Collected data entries

━━━━

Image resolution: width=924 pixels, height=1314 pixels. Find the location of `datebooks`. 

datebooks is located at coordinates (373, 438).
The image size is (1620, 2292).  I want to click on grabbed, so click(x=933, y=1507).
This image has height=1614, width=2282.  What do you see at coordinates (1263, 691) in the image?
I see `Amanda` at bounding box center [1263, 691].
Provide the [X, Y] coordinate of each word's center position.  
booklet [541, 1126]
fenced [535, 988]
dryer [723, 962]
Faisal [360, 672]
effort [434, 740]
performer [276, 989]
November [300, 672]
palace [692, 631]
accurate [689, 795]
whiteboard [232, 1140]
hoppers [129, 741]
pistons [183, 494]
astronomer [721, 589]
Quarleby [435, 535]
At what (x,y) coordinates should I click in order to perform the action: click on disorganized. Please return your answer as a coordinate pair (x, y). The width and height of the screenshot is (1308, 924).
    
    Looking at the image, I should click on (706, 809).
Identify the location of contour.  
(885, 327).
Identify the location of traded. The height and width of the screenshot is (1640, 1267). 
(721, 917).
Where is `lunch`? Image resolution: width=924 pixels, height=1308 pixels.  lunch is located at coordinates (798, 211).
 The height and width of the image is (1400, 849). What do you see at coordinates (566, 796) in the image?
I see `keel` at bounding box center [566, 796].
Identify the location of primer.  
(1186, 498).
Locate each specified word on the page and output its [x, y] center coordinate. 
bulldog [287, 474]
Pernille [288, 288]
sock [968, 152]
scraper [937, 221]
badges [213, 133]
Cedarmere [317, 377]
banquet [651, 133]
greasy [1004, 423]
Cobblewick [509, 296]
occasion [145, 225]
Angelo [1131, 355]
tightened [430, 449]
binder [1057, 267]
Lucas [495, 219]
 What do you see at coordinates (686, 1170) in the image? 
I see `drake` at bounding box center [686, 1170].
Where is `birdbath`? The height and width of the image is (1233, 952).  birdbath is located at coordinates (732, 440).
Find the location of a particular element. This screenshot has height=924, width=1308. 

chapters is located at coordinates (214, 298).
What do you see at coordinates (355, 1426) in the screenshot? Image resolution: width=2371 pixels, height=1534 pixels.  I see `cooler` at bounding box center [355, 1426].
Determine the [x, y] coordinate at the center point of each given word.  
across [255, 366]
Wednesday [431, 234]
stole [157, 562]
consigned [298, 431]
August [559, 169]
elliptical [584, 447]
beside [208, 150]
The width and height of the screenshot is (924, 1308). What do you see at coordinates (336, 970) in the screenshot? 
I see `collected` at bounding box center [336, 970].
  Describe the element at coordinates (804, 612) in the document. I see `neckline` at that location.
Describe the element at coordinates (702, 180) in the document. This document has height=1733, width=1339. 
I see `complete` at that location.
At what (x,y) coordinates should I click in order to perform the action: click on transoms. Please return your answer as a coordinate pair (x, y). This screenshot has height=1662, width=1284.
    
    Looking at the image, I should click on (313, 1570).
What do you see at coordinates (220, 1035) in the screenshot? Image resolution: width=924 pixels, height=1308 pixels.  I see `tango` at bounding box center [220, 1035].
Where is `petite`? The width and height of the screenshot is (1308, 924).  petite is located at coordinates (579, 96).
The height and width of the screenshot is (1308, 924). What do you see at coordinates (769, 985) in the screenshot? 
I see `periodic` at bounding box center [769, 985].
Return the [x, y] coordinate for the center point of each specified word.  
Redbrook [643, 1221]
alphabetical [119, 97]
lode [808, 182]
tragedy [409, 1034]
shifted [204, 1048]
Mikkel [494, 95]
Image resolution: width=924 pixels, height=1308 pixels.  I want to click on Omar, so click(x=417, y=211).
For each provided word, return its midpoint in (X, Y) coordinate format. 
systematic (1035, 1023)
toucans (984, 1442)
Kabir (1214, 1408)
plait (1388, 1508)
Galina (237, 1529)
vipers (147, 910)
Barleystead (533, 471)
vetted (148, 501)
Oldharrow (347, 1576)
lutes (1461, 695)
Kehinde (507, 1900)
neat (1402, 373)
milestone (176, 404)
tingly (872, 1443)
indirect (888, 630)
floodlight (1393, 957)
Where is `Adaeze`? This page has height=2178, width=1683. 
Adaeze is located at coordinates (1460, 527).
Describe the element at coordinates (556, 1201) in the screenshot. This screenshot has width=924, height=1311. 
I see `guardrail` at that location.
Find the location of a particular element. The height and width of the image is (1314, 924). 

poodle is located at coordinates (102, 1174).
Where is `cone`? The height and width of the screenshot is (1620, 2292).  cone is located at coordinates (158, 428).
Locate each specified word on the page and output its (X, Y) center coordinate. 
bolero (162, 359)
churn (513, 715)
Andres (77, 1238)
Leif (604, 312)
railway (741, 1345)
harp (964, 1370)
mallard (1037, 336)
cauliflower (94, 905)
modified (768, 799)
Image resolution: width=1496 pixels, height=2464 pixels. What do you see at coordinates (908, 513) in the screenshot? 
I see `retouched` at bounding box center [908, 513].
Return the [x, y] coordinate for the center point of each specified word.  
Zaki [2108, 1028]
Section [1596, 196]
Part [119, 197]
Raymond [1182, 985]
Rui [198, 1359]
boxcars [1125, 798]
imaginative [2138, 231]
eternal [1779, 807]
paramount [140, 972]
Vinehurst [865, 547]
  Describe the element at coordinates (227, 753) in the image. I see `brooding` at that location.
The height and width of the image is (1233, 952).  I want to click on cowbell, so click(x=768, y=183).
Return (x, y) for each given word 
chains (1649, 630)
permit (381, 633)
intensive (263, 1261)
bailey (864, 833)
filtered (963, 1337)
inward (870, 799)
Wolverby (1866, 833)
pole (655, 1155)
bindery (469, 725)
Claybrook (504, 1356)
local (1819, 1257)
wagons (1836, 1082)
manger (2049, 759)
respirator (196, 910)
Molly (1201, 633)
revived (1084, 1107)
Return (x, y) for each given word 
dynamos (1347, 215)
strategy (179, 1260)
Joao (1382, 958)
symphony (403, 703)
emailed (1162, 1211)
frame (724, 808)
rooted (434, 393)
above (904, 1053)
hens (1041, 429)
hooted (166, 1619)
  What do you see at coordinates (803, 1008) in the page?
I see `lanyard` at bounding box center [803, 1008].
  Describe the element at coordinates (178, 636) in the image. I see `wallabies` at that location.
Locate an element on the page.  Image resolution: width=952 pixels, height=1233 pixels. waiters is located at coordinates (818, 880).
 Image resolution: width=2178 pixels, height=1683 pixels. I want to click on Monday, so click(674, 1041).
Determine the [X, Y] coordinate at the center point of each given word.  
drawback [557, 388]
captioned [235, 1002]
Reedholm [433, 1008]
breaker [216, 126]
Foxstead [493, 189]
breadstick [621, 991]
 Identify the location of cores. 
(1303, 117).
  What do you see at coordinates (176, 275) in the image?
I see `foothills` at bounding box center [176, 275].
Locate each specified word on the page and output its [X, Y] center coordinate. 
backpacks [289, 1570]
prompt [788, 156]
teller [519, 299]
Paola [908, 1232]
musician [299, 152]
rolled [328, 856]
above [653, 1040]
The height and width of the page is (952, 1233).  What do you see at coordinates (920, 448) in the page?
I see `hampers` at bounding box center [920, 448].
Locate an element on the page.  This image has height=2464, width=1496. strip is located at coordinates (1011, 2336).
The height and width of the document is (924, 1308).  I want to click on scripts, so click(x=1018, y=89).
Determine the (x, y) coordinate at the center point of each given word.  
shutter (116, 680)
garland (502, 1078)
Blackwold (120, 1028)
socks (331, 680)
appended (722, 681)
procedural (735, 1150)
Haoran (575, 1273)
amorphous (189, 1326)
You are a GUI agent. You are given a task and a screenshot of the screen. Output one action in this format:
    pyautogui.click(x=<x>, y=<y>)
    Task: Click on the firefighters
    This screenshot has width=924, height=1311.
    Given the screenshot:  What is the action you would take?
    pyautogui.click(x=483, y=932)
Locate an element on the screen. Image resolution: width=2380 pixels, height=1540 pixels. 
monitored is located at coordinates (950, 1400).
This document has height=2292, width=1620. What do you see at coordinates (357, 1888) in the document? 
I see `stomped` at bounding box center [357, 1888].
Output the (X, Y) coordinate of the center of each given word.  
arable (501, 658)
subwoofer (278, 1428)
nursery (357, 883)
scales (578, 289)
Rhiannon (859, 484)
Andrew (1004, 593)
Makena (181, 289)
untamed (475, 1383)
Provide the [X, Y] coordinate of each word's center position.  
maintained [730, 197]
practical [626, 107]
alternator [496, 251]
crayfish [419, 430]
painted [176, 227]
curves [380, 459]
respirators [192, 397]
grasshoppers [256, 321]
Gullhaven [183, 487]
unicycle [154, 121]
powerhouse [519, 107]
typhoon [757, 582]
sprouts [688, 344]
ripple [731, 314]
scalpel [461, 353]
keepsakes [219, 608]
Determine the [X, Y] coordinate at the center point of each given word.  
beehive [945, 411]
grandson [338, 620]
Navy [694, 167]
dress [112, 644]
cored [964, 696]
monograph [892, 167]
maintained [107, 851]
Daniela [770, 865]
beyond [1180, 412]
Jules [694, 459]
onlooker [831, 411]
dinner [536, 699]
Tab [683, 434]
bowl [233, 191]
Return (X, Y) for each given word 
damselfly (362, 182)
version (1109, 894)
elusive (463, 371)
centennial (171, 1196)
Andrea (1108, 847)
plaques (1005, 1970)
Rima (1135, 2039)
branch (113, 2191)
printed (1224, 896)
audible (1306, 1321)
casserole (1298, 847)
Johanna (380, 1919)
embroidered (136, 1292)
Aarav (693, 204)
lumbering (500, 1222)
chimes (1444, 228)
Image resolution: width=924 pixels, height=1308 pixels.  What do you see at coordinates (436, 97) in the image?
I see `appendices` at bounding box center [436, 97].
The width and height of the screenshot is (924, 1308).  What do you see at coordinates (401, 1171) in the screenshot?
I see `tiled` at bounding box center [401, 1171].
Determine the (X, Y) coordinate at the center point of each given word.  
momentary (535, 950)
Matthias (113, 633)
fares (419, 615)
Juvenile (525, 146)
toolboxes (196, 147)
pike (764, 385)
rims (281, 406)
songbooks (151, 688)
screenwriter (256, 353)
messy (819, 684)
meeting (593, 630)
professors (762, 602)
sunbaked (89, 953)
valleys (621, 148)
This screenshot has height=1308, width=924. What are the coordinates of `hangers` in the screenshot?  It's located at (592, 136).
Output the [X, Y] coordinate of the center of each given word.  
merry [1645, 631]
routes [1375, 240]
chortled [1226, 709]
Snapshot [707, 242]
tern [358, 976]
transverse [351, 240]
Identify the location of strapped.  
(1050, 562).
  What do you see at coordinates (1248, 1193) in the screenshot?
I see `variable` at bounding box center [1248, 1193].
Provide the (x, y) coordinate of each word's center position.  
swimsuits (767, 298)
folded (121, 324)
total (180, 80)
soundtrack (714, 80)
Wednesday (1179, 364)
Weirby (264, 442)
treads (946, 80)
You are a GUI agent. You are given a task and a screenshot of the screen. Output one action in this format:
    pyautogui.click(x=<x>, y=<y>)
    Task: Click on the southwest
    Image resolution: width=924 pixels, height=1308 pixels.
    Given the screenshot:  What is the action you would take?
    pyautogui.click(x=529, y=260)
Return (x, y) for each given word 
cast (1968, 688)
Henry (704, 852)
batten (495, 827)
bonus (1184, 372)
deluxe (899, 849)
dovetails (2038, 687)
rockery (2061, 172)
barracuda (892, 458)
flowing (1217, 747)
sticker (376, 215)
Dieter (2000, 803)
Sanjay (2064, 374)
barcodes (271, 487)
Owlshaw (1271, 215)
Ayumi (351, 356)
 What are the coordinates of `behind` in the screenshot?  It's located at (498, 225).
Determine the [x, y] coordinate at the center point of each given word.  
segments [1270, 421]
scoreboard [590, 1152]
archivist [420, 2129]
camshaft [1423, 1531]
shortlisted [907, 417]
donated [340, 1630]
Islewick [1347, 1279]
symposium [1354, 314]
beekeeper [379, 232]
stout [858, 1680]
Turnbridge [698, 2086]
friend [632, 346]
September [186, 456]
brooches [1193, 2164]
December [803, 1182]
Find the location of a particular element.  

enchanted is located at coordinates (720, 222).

━━━━

## Given request
Can you repeat the items above word for word, beginning at the line that contains "audible (1306, 1321)" and stopping after the line that contains "center [436, 97]."?

## Answer in full
audible (1306, 1321)
casserole (1298, 847)
Johanna (380, 1919)
embroidered (136, 1292)
Aarav (693, 204)
lumbering (500, 1222)
chimes (1444, 228)
Image resolution: width=924 pixels, height=1308 pixels.  What do you see at coordinates (436, 97) in the image?
I see `appendices` at bounding box center [436, 97].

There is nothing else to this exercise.